┌──
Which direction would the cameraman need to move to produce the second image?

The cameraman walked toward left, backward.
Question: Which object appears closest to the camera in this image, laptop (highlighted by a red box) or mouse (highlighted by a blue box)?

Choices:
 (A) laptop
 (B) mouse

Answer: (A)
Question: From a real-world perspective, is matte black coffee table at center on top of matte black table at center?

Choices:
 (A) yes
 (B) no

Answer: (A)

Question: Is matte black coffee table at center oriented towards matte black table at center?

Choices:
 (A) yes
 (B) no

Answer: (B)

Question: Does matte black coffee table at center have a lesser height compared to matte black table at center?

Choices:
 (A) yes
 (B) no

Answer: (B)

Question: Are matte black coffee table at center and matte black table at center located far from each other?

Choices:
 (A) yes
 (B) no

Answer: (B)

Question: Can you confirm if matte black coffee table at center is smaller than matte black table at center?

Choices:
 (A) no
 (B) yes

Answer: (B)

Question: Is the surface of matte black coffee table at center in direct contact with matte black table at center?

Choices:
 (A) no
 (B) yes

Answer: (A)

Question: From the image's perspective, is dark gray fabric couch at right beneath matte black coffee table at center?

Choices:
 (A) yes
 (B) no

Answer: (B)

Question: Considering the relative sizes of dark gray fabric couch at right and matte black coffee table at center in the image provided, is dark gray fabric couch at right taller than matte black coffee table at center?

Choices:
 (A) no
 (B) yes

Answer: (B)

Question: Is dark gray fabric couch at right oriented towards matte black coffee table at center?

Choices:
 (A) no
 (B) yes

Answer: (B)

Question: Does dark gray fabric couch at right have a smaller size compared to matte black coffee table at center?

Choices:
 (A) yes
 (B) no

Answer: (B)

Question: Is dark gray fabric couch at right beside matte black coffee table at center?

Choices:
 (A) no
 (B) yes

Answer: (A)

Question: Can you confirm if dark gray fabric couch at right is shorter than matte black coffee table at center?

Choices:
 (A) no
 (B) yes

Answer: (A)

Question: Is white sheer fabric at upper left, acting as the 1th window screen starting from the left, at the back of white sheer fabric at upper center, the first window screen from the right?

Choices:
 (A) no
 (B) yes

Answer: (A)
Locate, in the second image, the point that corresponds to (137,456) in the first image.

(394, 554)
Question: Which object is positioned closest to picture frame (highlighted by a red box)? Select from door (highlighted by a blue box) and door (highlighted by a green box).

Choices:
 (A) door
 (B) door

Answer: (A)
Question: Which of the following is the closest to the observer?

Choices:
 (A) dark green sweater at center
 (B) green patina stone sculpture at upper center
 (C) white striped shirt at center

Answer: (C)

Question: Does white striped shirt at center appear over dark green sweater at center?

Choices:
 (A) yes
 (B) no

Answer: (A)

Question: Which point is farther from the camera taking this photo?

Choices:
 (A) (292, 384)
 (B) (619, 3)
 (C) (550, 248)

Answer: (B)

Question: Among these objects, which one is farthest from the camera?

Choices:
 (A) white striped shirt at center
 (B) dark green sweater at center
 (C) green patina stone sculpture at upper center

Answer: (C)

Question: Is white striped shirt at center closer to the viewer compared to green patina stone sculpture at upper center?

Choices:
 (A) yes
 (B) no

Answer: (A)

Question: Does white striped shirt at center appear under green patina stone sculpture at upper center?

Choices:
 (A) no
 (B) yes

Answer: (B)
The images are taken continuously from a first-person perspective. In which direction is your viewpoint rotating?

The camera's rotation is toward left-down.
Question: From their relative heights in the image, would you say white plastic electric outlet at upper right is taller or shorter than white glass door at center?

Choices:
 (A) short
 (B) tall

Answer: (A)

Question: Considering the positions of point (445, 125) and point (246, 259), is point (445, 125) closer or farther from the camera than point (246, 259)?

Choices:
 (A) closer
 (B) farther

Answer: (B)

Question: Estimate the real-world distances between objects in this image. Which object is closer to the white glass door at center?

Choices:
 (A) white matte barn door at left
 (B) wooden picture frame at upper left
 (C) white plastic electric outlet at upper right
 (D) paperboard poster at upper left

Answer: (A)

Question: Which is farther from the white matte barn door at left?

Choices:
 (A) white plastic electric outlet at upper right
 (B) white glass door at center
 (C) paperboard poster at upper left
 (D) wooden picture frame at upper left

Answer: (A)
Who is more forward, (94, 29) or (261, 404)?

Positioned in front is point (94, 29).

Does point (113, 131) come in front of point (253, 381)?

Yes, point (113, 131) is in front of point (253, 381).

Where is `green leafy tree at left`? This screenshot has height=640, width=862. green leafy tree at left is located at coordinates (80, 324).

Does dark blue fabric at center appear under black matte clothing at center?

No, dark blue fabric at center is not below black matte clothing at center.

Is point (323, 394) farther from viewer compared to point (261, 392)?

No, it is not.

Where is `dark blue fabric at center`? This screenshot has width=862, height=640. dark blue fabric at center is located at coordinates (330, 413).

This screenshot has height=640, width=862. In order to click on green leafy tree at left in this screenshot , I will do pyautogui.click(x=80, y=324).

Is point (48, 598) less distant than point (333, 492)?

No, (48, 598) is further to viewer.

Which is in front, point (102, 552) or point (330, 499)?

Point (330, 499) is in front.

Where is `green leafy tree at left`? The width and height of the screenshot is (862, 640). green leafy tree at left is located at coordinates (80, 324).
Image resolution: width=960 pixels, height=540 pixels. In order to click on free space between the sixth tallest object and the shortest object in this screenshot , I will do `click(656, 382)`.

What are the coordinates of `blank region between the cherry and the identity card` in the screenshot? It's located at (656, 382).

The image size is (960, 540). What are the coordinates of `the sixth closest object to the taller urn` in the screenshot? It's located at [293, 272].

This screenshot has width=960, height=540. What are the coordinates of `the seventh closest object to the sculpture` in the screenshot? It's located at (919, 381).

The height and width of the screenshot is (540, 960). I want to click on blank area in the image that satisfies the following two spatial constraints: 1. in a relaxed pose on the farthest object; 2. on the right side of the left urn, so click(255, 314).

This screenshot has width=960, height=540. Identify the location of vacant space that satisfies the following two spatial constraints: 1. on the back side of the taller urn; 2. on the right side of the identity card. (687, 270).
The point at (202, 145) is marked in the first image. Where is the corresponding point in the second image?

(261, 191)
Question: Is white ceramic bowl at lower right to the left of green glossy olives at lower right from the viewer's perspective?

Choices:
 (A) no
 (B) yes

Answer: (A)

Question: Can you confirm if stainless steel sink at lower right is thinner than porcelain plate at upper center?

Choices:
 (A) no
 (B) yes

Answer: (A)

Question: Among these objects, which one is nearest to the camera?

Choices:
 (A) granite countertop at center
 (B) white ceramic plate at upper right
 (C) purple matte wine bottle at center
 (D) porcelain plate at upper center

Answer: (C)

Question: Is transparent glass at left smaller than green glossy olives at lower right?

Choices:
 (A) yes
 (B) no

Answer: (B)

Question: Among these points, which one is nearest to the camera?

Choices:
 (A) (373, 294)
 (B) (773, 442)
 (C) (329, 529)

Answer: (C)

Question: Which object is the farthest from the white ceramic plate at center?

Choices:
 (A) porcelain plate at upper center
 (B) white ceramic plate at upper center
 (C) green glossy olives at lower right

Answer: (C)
└──
Written request:
Put the lines of the entries above into a Markdown table with the columns "Row" and "Line," one row per line and blank lines skipped.

Written response:
| Row | Line |
|---|---|
| 1 | Which direction would the cameraman need to move to produce the second image? |
| 2 | The cameraman walked toward left, backward. |
| 3 | Question: Which object appears closest to the camera in this image, laptop (highlighted by a red box) or mouse (highlighted by a blue box)? |
| 4 | Choices: |
| 5 |  (A) laptop |
| 6 |  (B) mouse |
| 7 | Answer: (A) |
| 8 | Question: From a real-world perspective, is matte black coffee table at center on top of matte black table at center? |
| 9 | Choices: |
| 10 |  (A) yes |
| 11 |  (B) no |
| 12 | Answer: (A) |
| 13 | Question: Is matte black coffee table at center oriented towards matte black table at center? |
| 14 | Choices: |
| 15 |  (A) yes |
| 16 |  (B) no |
| 17 | Answer: (B) |
| 18 | Question: Does matte black coffee table at center have a lesser height compared to matte black table at center? |
| 19 | Choices: |
| 20 |  (A) yes |
| 21 |  (B) no |
| 22 | Answer: (B) |
| 23 | Question: Are matte black coffee table at center and matte black table at center located far from each other? |
| 24 | Choices: |
| 25 |  (A) yes |
| 26 |  (B) no |
| 27 | Answer: (B) |
| 28 | Question: Can you confirm if matte black coffee table at center is smaller than matte black table at center? |
| 29 | Choices: |
| 30 |  (A) no |
| 31 |  (B) yes |
| 32 | Answer: (B) |
| 33 | Question: Is the surface of matte black coffee table at center in direct contact with matte black table at center? |
| 34 | Choices: |
| 35 |  (A) no |
| 36 |  (B) yes |
| 37 | Answer: (A) |
| 38 | Question: From the image's perspective, is dark gray fabric couch at right beneath matte black coffee table at center? |
| 39 | Choices: |
| 40 |  (A) yes |
| 41 |  (B) no |
| 42 | Answer: (B) |
| 43 | Question: Considering the relative sizes of dark gray fabric couch at right and matte black coffee table at center in the image provided, is dark gray fabric couch at right taller than matte black coffee table at center? |
| 44 | Choices: |
| 45 |  (A) no |
| 46 |  (B) yes |
| 47 | Answer: (B) |
| 48 | Question: Is dark gray fabric couch at right oriented towards matte black coffee table at center? |
| 49 | Choices: |
| 50 |  (A) no |
| 51 |  (B) yes |
| 52 | Answer: (B) |
| 53 | Question: Does dark gray fabric couch at right have a smaller size compared to matte black coffee table at center? |
| 54 | Choices: |
| 55 |  (A) yes |
| 56 |  (B) no |
| 57 | Answer: (B) |
| 58 | Question: Is dark gray fabric couch at right beside matte black coffee table at center? |
| 59 | Choices: |
| 60 |  (A) no |
| 61 |  (B) yes |
| 62 | Answer: (A) |
| 63 | Question: Can you confirm if dark gray fabric couch at right is shorter than matte black coffee table at center? |
| 64 | Choices: |
| 65 |  (A) no |
| 66 |  (B) yes |
| 67 | Answer: (A) |
| 68 | Question: Is white sheer fabric at upper left, acting as the 1th window screen starting from the left, at the back of white sheer fabric at upper center, the first window screen from the right? |
| 69 | Choices: |
| 70 |  (A) no |
| 71 |  (B) yes |
| 72 | Answer: (A) |
| 73 | Locate, in the second image, the point that corresponds to (137,456) in the first image. |
| 74 | (394, 554) |
| 75 | Question: Which object is positioned closest to picture frame (highlighted by a red box)? Select from door (highlighted by a blue box) and door (highlighted by a green box). |
| 76 | Choices: |
| 77 |  (A) door |
| 78 |  (B) door |
| 79 | Answer: (A) |
| 80 | Question: Which of the following is the closest to the observer? |
| 81 | Choices: |
| 82 |  (A) dark green sweater at center |
| 83 |  (B) green patina stone sculpture at upper center |
| 84 |  (C) white striped shirt at center |
| 85 | Answer: (C) |
| 86 | Question: Does white striped shirt at center appear over dark green sweater at center? |
| 87 | Choices: |
| 88 |  (A) yes |
| 89 |  (B) no |
| 90 | Answer: (A) |
| 91 | Question: Which point is farther from the camera taking this photo? |
| 92 | Choices: |
| 93 |  (A) (292, 384) |
| 94 |  (B) (619, 3) |
| 95 |  (C) (550, 248) |
| 96 | Answer: (B) |
| 97 | Question: Among these objects, which one is farthest from the camera? |
| 98 | Choices: |
| 99 |  (A) white striped shirt at center |
| 100 |  (B) dark green sweater at center |
| 101 |  (C) green patina stone sculpture at upper center |
| 102 | Answer: (C) |
| 103 | Question: Is white striped shirt at center closer to the viewer compared to green patina stone sculpture at upper center? |
| 104 | Choices: |
| 105 |  (A) yes |
| 106 |  (B) no |
| 107 | Answer: (A) |
| 108 | Question: Does white striped shirt at center appear under green patina stone sculpture at upper center? |
| 109 | Choices: |
| 110 |  (A) no |
| 111 |  (B) yes |
| 112 | Answer: (B) |
| 113 | The images are taken continuously from a first-person perspective. In which direction is your viewpoint rotating? |
| 114 | The camera's rotation is toward left-down. |
| 115 | Question: From their relative heights in the image, would you say white plastic electric outlet at upper right is taller or shorter than white glass door at center? |
| 116 | Choices: |
| 117 |  (A) short |
| 118 |  (B) tall |
| 119 | Answer: (A) |
| 120 | Question: Considering the positions of point (445, 125) and point (246, 259), is point (445, 125) closer or farther from the camera than point (246, 259)? |
| 121 | Choices: |
| 122 |  (A) closer |
| 123 |  (B) farther |
| 124 | Answer: (B) |
| 125 | Question: Estimate the real-world distances between objects in this image. Which object is closer to the white glass door at center? |
| 126 | Choices: |
| 127 |  (A) white matte barn door at left |
| 128 |  (B) wooden picture frame at upper left |
| 129 |  (C) white plastic electric outlet at upper right |
| 130 |  (D) paperboard poster at upper left |
| 131 | Answer: (A) |
| 132 | Question: Which is farther from the white matte barn door at left? |
| 133 | Choices: |
| 134 |  (A) white plastic electric outlet at upper right |
| 135 |  (B) white glass door at center |
| 136 |  (C) paperboard poster at upper left |
| 137 |  (D) wooden picture frame at upper left |
| 138 | Answer: (A) |
| 139 | Who is more forward, (94, 29) or (261, 404)? |
| 140 | Positioned in front is point (94, 29). |
| 141 | Does point (113, 131) come in front of point (253, 381)? |
| 142 | Yes, point (113, 131) is in front of point (253, 381). |
| 143 | Where is `green leafy tree at left`? This screenshot has height=640, width=862. green leafy tree at left is located at coordinates (80, 324). |
| 144 | Does dark blue fabric at center appear under black matte clothing at center? |
| 145 | No, dark blue fabric at center is not below black matte clothing at center. |
| 146 | Is point (323, 394) farther from viewer compared to point (261, 392)? |
| 147 | No, it is not. |
| 148 | Where is `dark blue fabric at center`? This screenshot has width=862, height=640. dark blue fabric at center is located at coordinates (330, 413). |
| 149 | This screenshot has height=640, width=862. In order to click on green leafy tree at left in this screenshot , I will do pyautogui.click(x=80, y=324). |
| 150 | Is point (48, 598) less distant than point (333, 492)? |
| 151 | No, (48, 598) is further to viewer. |
| 152 | Which is in front, point (102, 552) or point (330, 499)? |
| 153 | Point (330, 499) is in front. |
| 154 | Where is `green leafy tree at left`? The width and height of the screenshot is (862, 640). green leafy tree at left is located at coordinates (80, 324). |
| 155 | Image resolution: width=960 pixels, height=540 pixels. In order to click on free space between the sixth tallest object and the shortest object in this screenshot , I will do `click(656, 382)`. |
| 156 | What are the coordinates of `blank region between the cherry and the identity card` in the screenshot? It's located at (656, 382). |
| 157 | The image size is (960, 540). What are the coordinates of `the sixth closest object to the taller urn` in the screenshot? It's located at [293, 272]. |
| 158 | This screenshot has width=960, height=540. What are the coordinates of `the seventh closest object to the sculpture` in the screenshot? It's located at (919, 381). |
| 159 | The height and width of the screenshot is (540, 960). I want to click on blank area in the image that satisfies the following two spatial constraints: 1. in a relaxed pose on the farthest object; 2. on the right side of the left urn, so click(255, 314). |
| 160 | This screenshot has width=960, height=540. Identify the location of vacant space that satisfies the following two spatial constraints: 1. on the back side of the taller urn; 2. on the right side of the identity card. (687, 270). |
| 161 | The point at (202, 145) is marked in the first image. Where is the corresponding point in the second image? |
| 162 | (261, 191) |
| 163 | Question: Is white ceramic bowl at lower right to the left of green glossy olives at lower right from the viewer's perspective? |
| 164 | Choices: |
| 165 |  (A) no |
| 166 |  (B) yes |
| 167 | Answer: (A) |
| 168 | Question: Can you confirm if stainless steel sink at lower right is thinner than porcelain plate at upper center? |
| 169 | Choices: |
| 170 |  (A) no |
| 171 |  (B) yes |
| 172 | Answer: (A) |
| 173 | Question: Among these objects, which one is nearest to the camera? |
| 174 | Choices: |
| 175 |  (A) granite countertop at center |
| 176 |  (B) white ceramic plate at upper right |
| 177 |  (C) purple matte wine bottle at center |
| 178 |  (D) porcelain plate at upper center |
| 179 | Answer: (C) |
| 180 | Question: Is transparent glass at left smaller than green glossy olives at lower right? |
| 181 | Choices: |
| 182 |  (A) yes |
| 183 |  (B) no |
| 184 | Answer: (B) |
| 185 | Question: Among these points, which one is nearest to the camera? |
| 186 | Choices: |
| 187 |  (A) (373, 294) |
| 188 |  (B) (773, 442) |
| 189 |  (C) (329, 529) |
| 190 | Answer: (C) |
| 191 | Question: Which object is the farthest from the white ceramic plate at center? |
| 192 | Choices: |
| 193 |  (A) porcelain plate at upper center |
| 194 |  (B) white ceramic plate at upper center |
| 195 |  (C) green glossy olives at lower right |
| 196 | Answer: (C) |